>>>
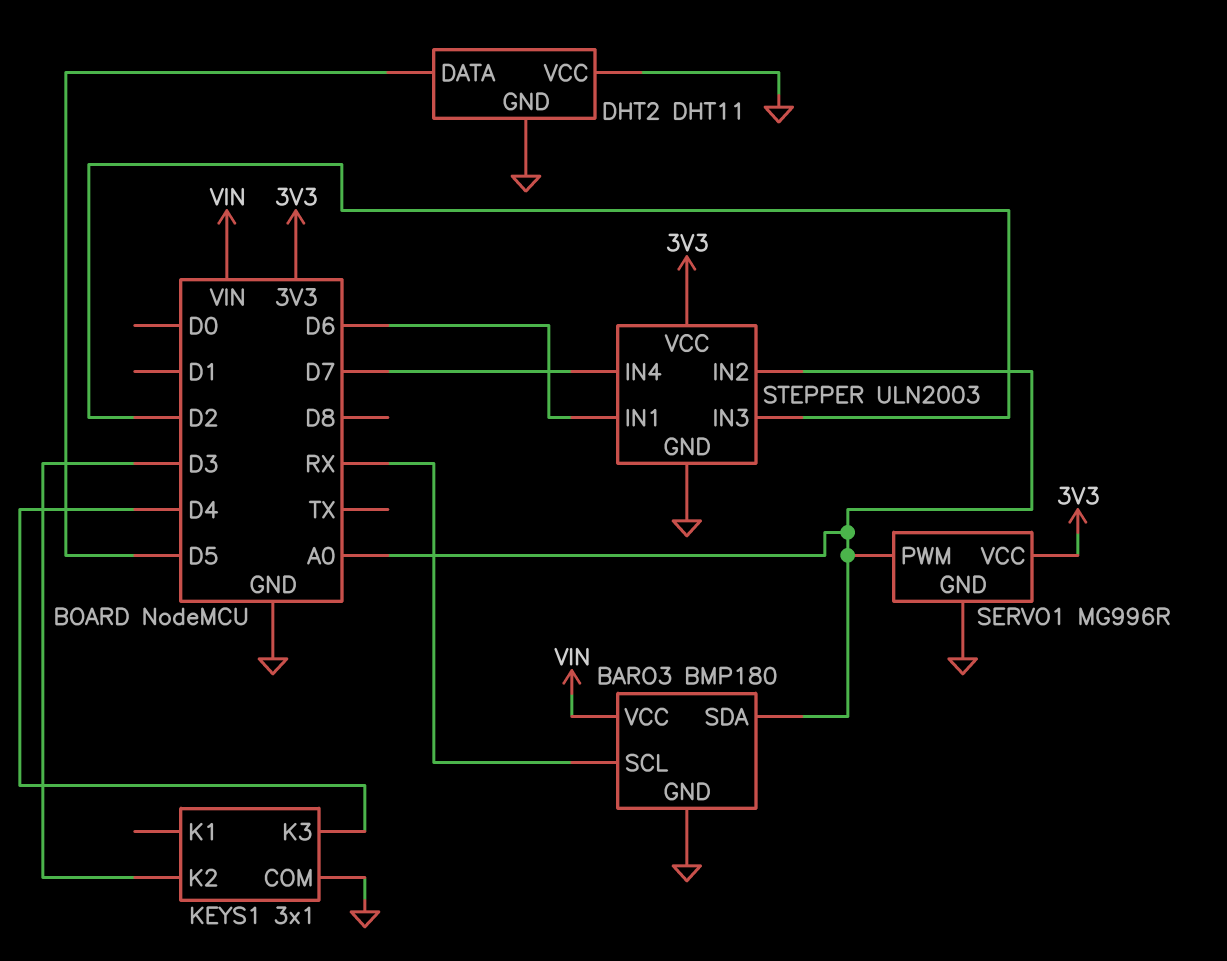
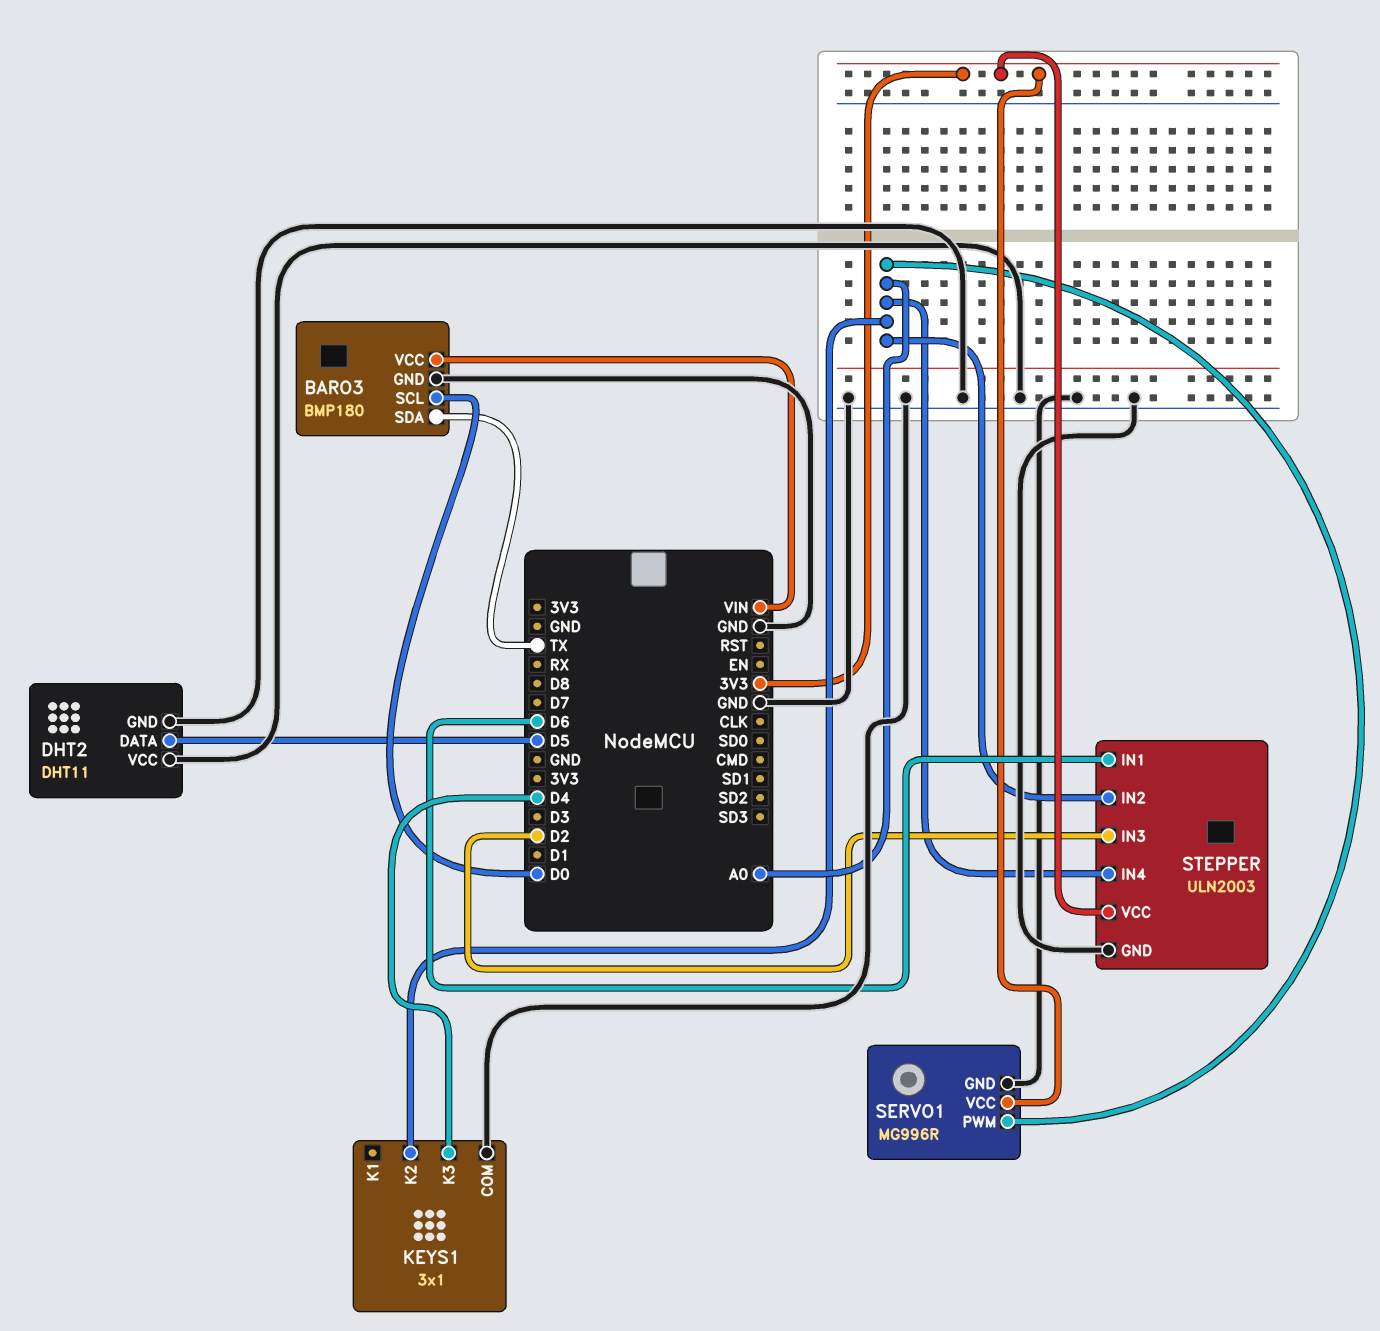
BARO3 pin SCL: RX -> D0
BARO3 pin SDA: A0 -> TX
KEYS1 pin K2: D3 -> A0
STEPPER pin IN4: D7 -> A0

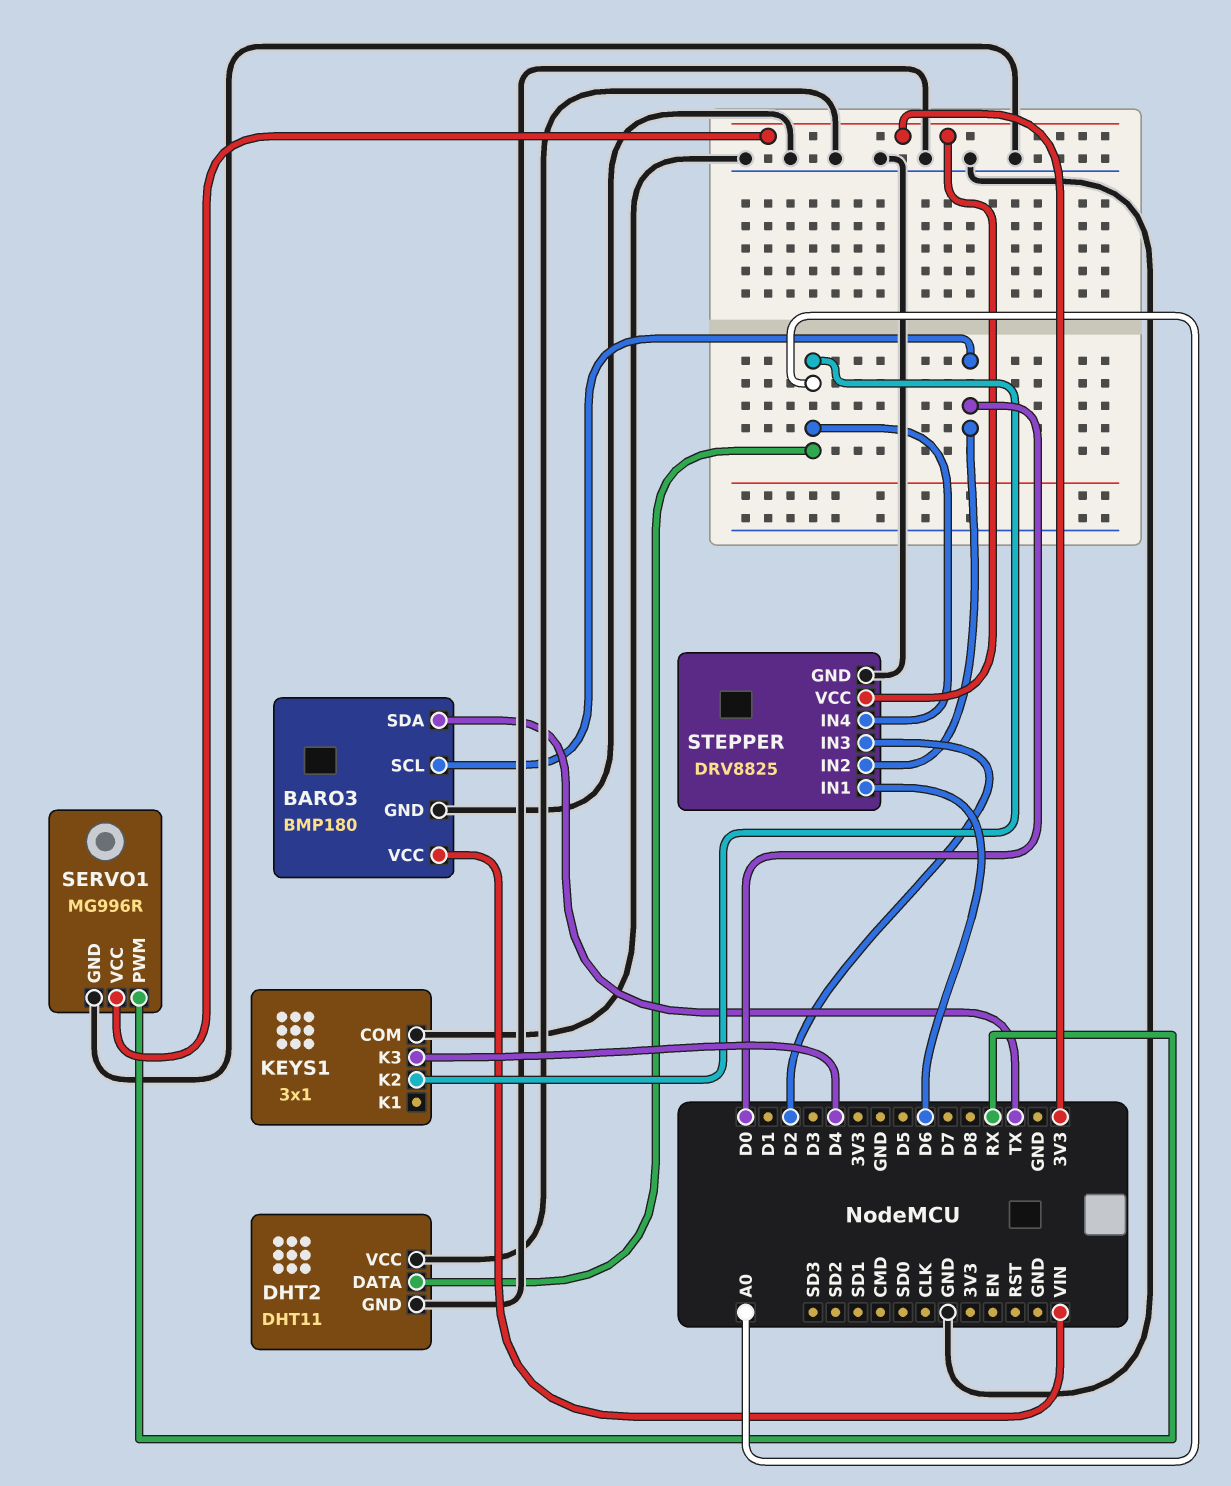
DHT2 pin DATA: D5 -> A0
SERVO1 pin PWM: A0 -> RX
STEPPER: ULN2003 -> DRV8825
STEPPER pin IN2: A0 -> D0

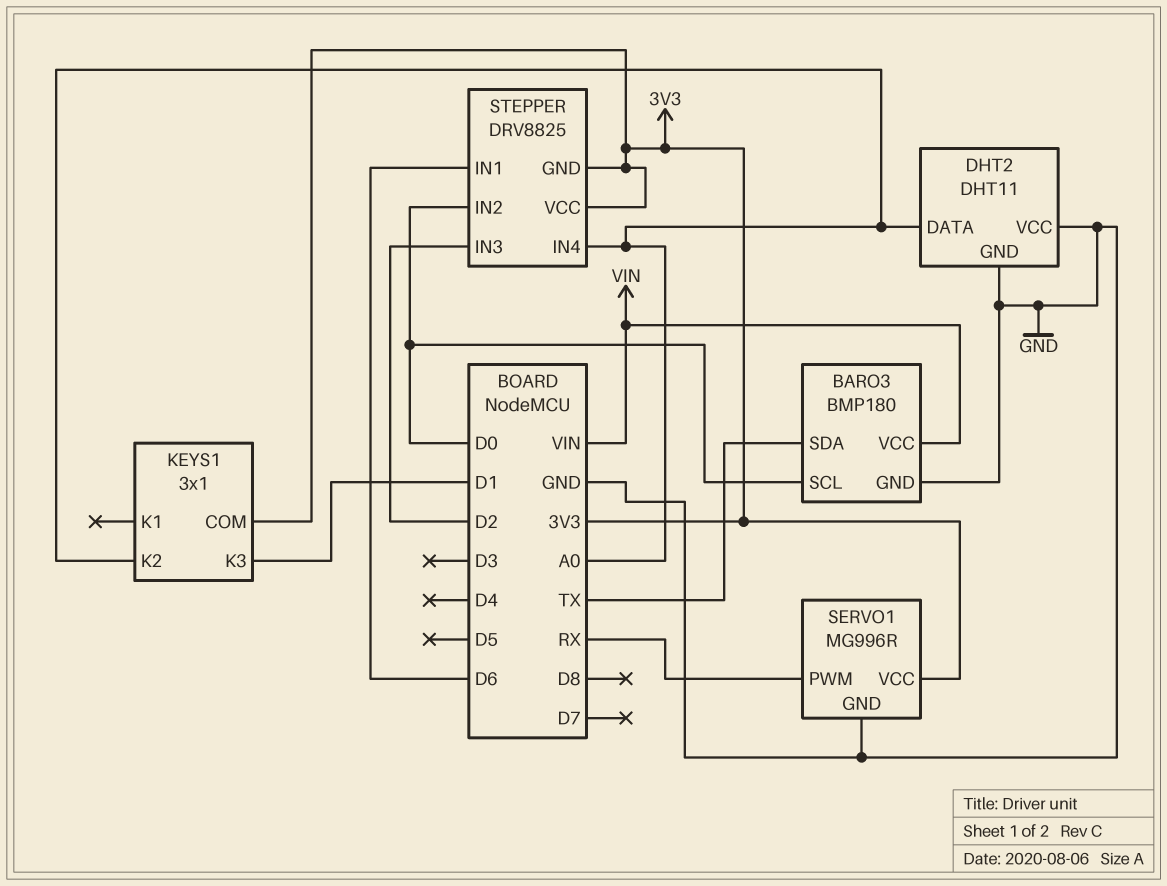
KEYS1 pin COM: GND -> 3V3
KEYS1 pin K3: D4 -> D1
STEPPER pin GND: GND -> 3V3

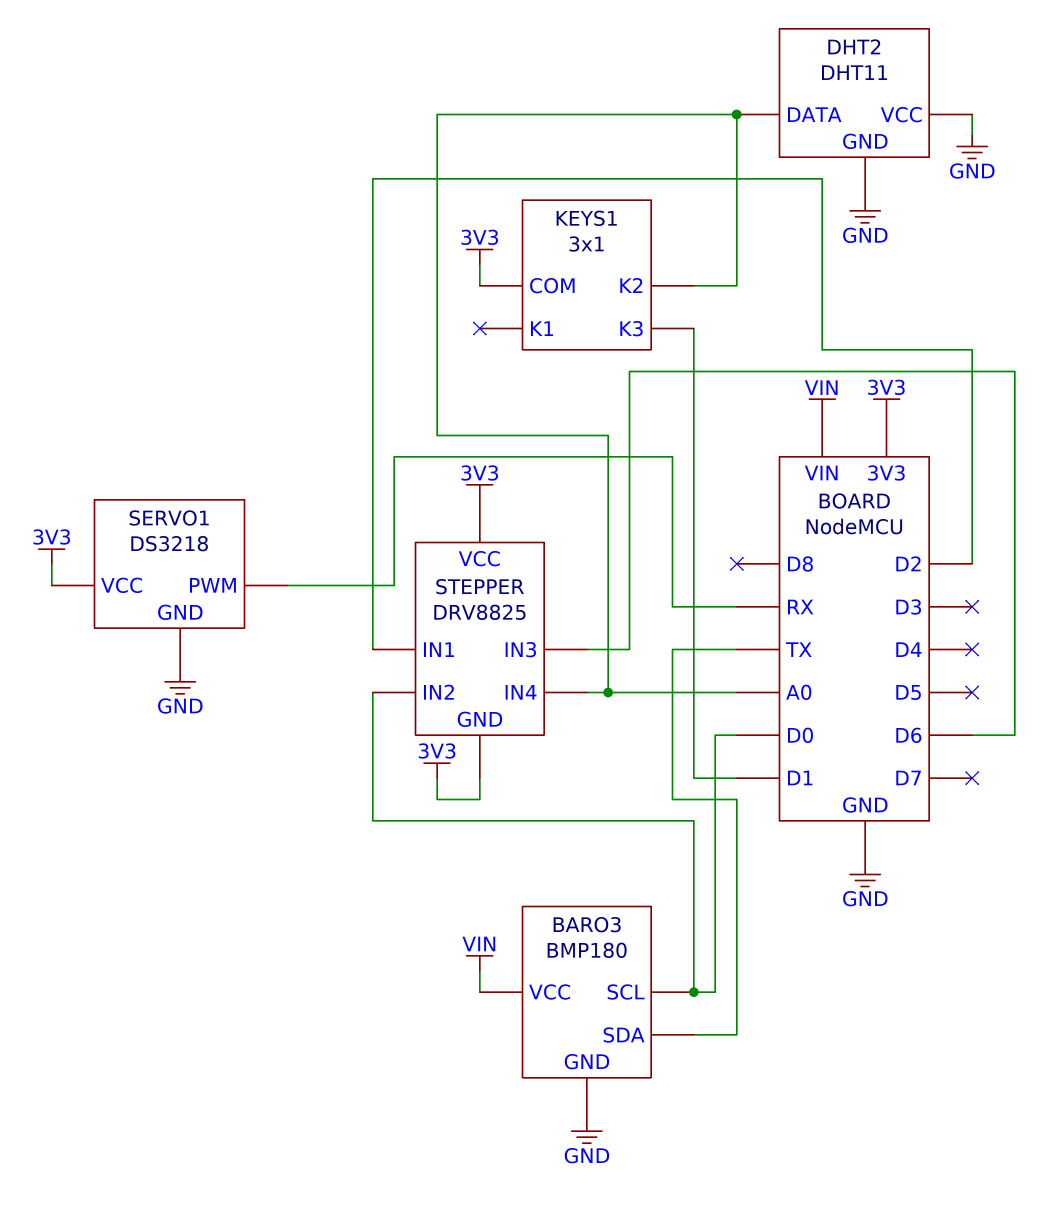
SERVO1: MG996R -> DS3218
STEPPER pin IN1: D6 -> D2
STEPPER pin IN3: D2 -> D6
<<<
- Activity -
Pick each line holding "STEPPER" out of the entries above and return it.

- Result of this task -
STEPPER pin IN4: D7 -> A0
STEPPER: ULN2003 -> DRV8825
STEPPER pin IN2: A0 -> D0
STEPPER pin GND: GND -> 3V3
STEPPER pin IN1: D6 -> D2
STEPPER pin IN3: D2 -> D6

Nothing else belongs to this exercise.